__What you should do__. Would you return the records below character for character, without any images?

Record extracts START

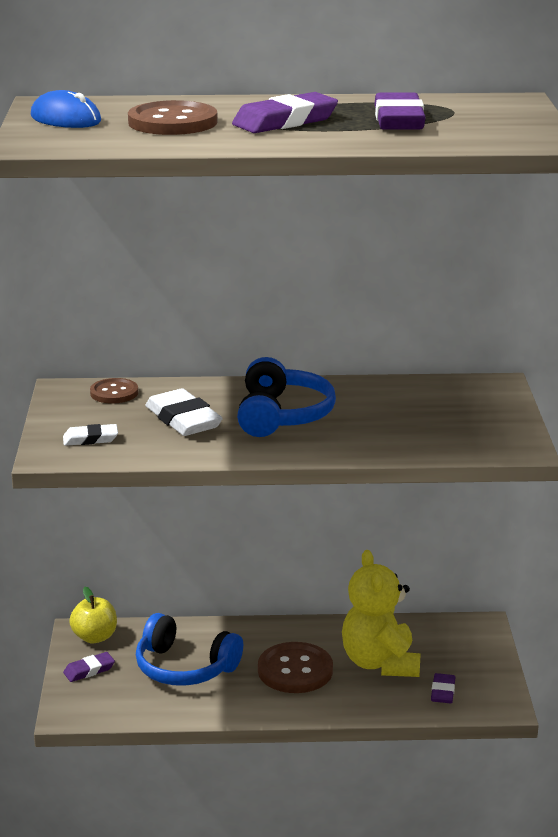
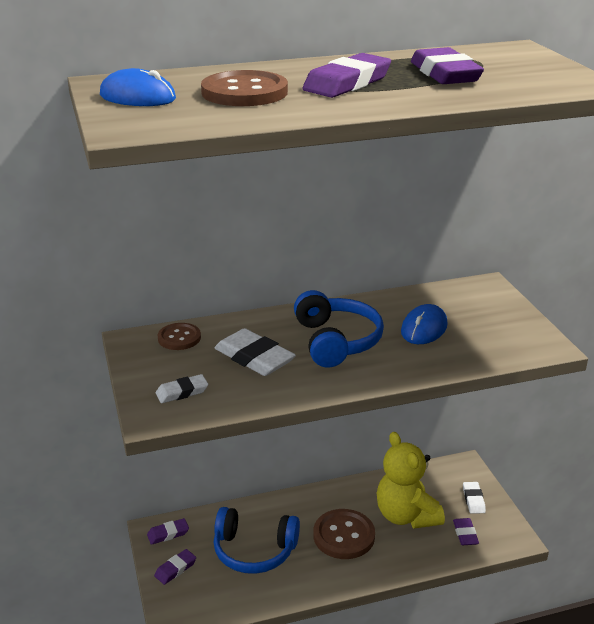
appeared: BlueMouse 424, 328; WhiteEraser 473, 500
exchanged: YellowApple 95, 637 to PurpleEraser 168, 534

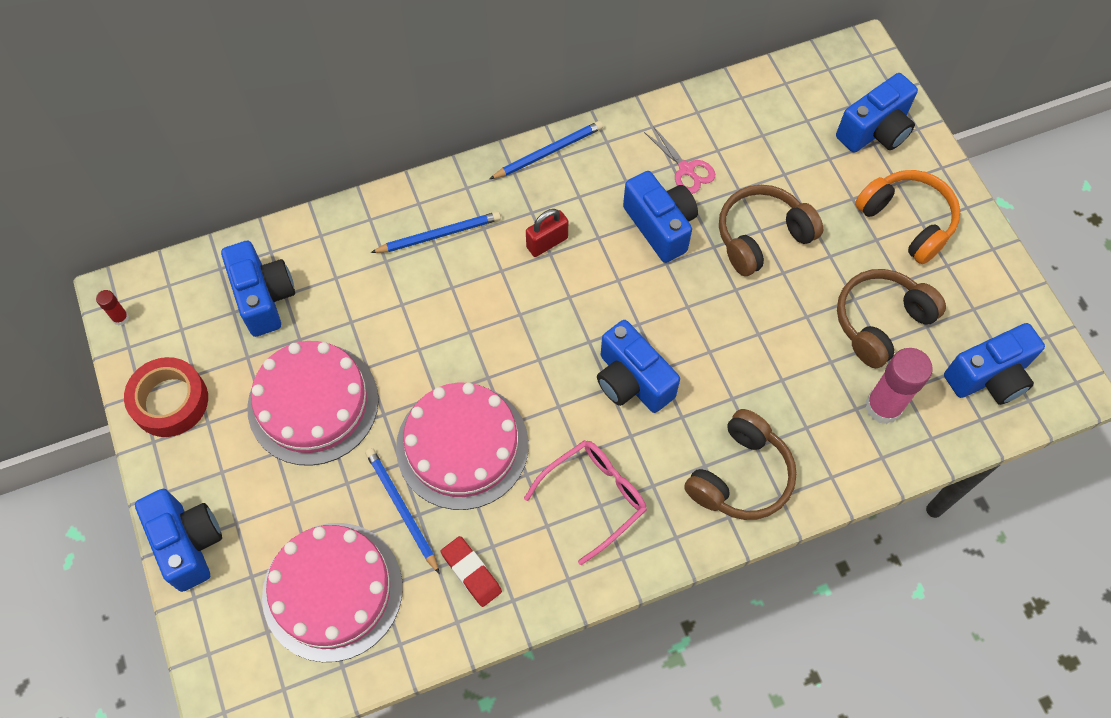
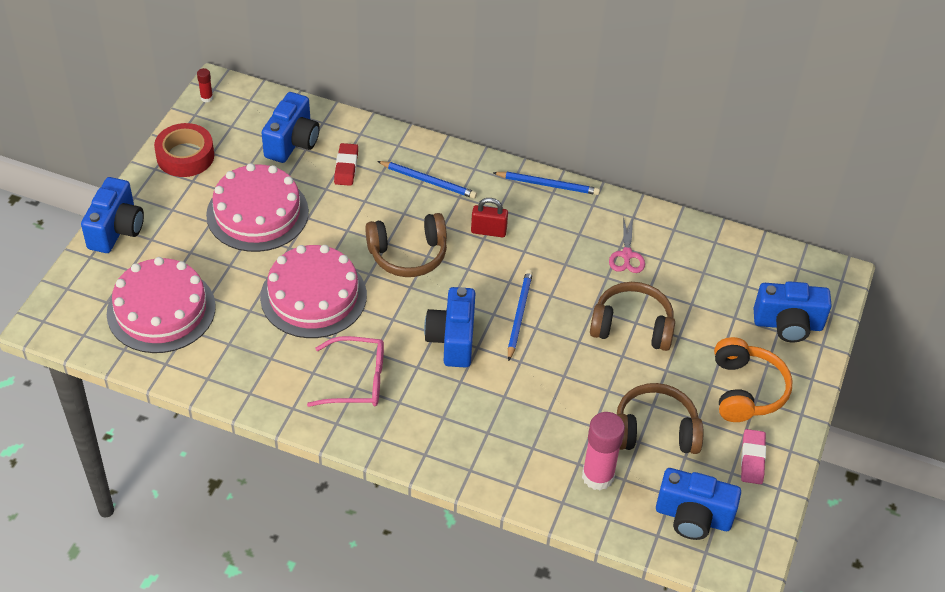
missing: BlueCamera 660, 226
appeared: PinkEraser 752, 459
relocated: RedEraser 471, 572 to 346, 167; BrownHeadphones 740, 476 to 408, 254; BluePencil 401, 509 to 519, 315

Record extracts END

__Solution__.
appeared: BlueMouse 424, 328; WhiteEraser 473, 500
exchanged: YellowApple 95, 637 to PurpleEraser 168, 534

missing: BlueCamera 660, 226
appeared: PinkEraser 752, 459
relocated: RedEraser 471, 572 to 346, 167; BrownHeadphones 740, 476 to 408, 254; BluePencil 401, 509 to 519, 315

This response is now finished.